> _EXERCISE PROMPT_
Below are records; report the number of lines among them that include the word "donut", and nothing further.

> _SOURCE INFORMATION_

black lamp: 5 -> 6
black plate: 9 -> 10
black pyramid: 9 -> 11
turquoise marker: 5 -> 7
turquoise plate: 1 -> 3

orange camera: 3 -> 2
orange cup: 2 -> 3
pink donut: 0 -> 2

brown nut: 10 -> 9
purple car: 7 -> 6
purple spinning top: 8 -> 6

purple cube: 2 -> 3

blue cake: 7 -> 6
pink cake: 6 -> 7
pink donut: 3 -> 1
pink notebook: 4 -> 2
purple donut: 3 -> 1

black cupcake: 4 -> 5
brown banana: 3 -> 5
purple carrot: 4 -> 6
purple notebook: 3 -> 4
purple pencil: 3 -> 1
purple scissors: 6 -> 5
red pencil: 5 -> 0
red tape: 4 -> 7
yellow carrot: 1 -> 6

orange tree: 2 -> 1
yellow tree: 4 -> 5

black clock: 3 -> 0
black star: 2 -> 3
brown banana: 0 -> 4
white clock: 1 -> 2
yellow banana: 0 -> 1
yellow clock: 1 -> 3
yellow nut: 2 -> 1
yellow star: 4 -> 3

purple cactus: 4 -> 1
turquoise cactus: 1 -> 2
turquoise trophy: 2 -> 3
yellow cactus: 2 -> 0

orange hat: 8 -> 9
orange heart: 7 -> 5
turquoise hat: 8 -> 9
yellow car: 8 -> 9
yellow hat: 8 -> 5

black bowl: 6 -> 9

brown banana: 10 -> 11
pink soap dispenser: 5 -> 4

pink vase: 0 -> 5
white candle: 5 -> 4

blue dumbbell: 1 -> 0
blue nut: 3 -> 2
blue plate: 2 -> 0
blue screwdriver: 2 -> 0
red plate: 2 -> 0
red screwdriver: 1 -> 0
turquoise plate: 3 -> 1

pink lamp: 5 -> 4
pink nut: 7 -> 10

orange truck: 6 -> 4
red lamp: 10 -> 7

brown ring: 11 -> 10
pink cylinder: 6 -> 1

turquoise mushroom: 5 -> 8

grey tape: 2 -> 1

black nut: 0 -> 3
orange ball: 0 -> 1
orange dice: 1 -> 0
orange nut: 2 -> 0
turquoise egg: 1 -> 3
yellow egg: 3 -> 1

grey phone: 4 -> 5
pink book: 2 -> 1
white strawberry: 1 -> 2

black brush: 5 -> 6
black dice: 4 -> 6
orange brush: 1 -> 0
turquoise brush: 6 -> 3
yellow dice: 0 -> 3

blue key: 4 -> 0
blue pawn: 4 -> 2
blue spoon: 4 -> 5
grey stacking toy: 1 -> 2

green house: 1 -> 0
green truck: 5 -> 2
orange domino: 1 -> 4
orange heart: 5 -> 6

> _EXERCISE ANSWER_
3